**Dataset content:**
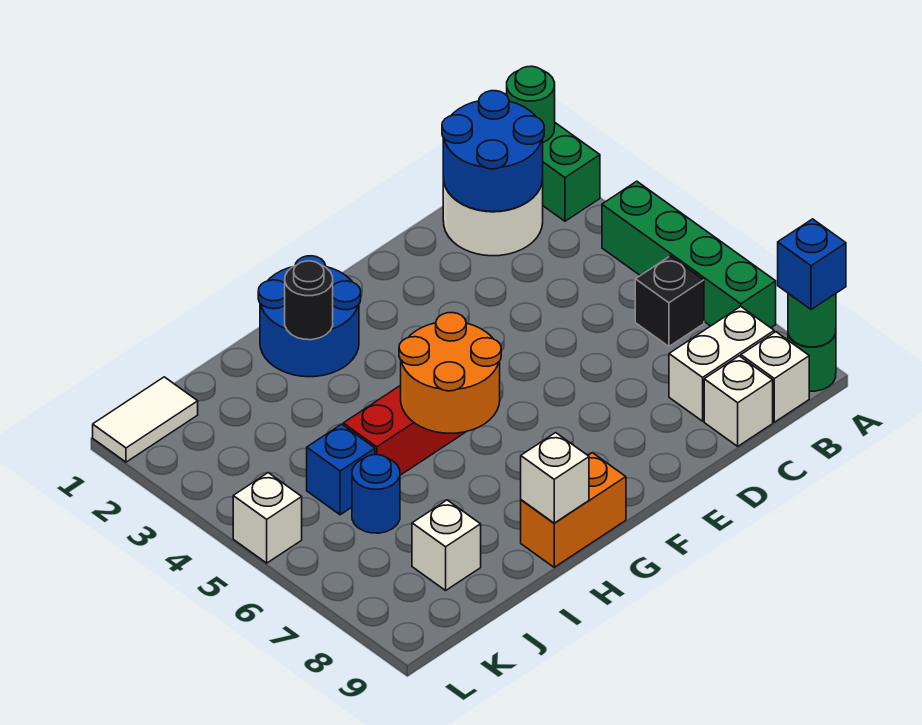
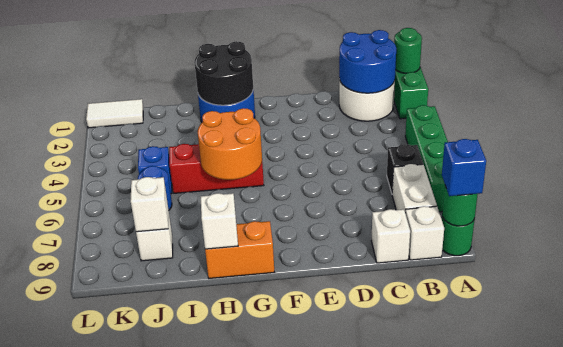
white brick B8:C8 level 1 -> white brick B7:B8 level 1
black round brick H2 level 2 -> black round brick G1:H2 level 2
white brick L5 level 1 -> white brick J8 level 2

**Task to complete:**
Every line that contains "white" should be copied out of the data.

**Exercise response:**
white brick B8:C8 level 1 -> white brick B7:B8 level 1
white brick L5 level 1 -> white brick J8 level 2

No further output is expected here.